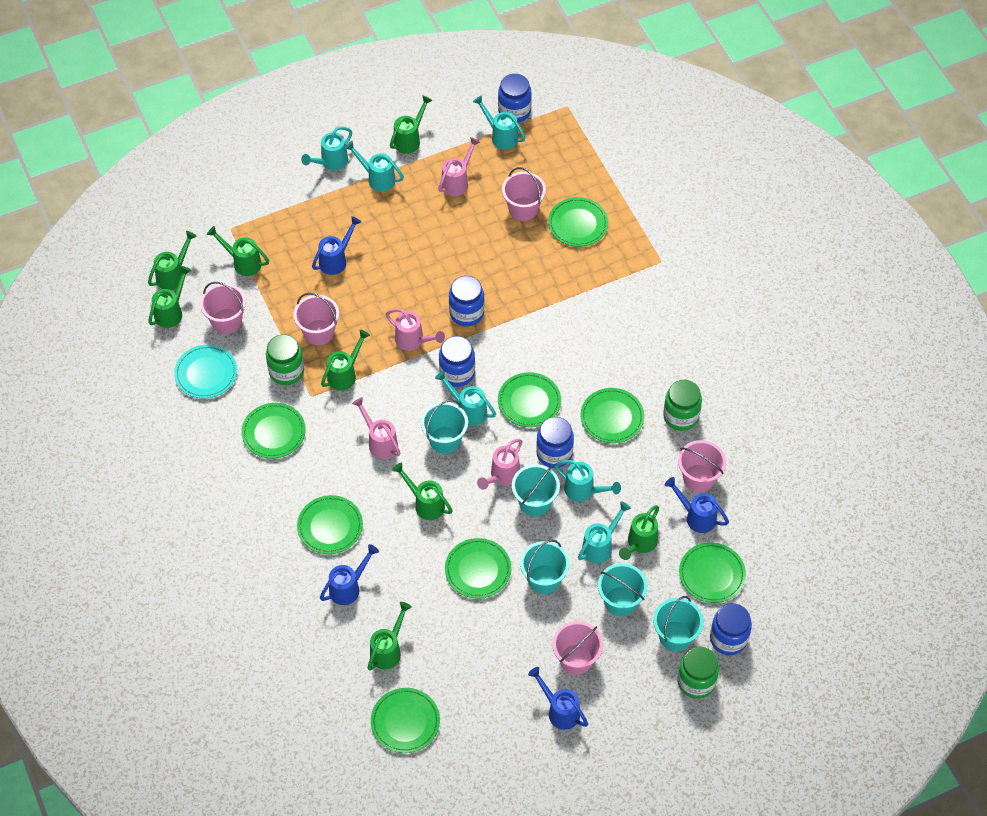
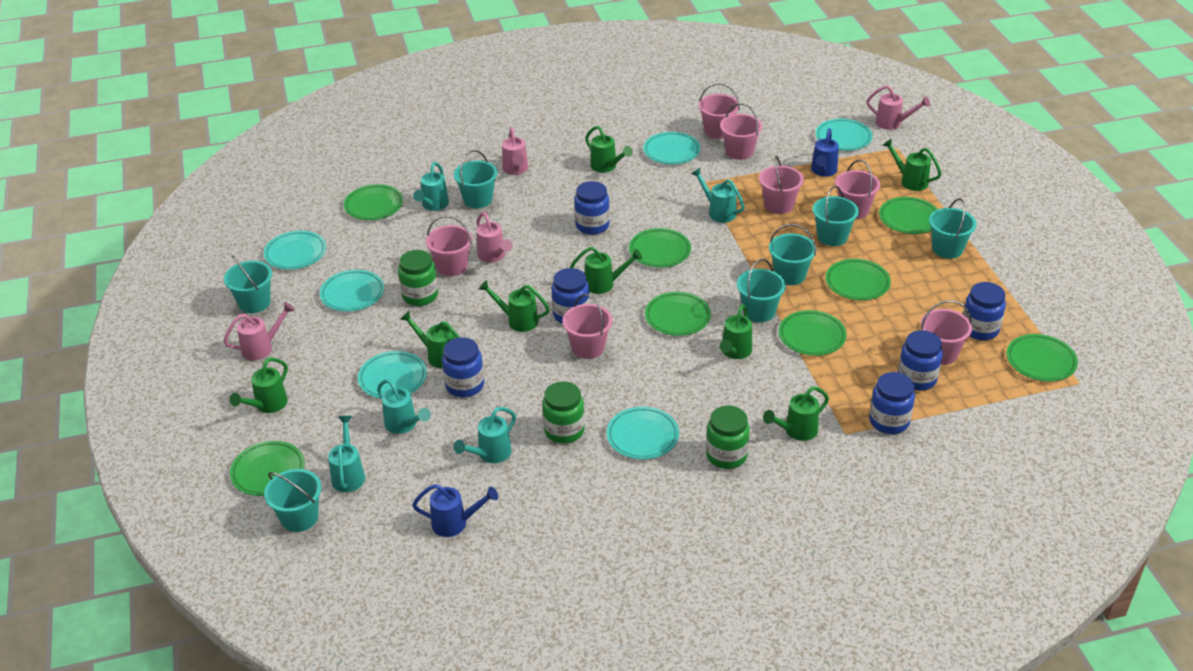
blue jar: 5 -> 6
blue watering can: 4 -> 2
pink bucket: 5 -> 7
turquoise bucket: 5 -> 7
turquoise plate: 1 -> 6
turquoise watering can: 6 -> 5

...

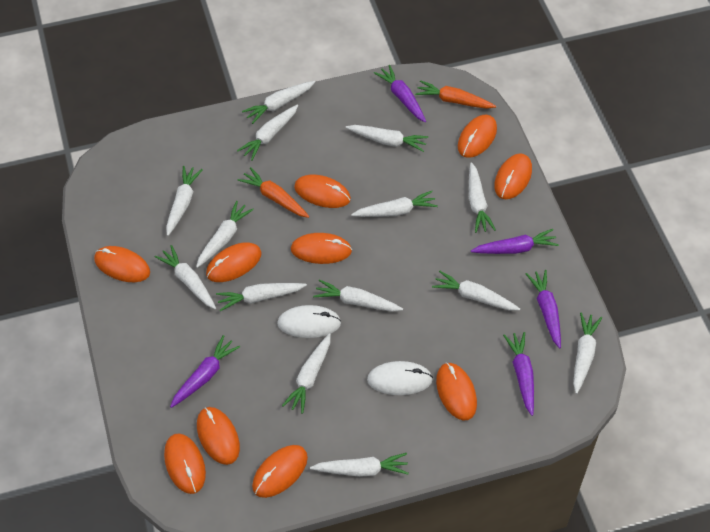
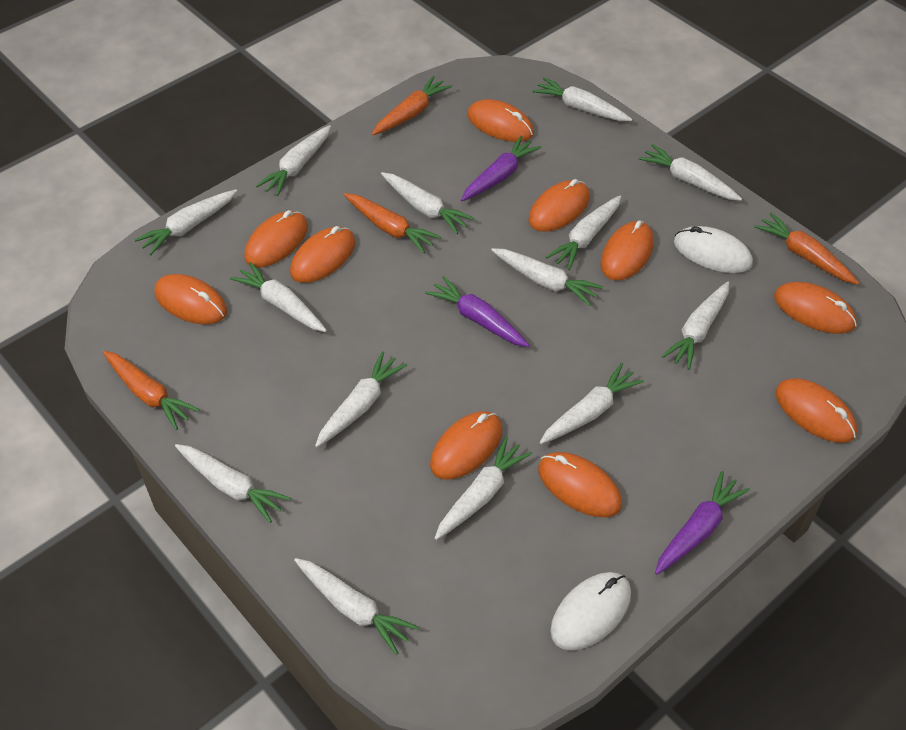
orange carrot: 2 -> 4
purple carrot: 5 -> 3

#### Work order
Where the string "watering" shows up in the listing above, copy the line that holds it.

#### Final answer
blue watering can: 4 -> 2
turquoise watering can: 6 -> 5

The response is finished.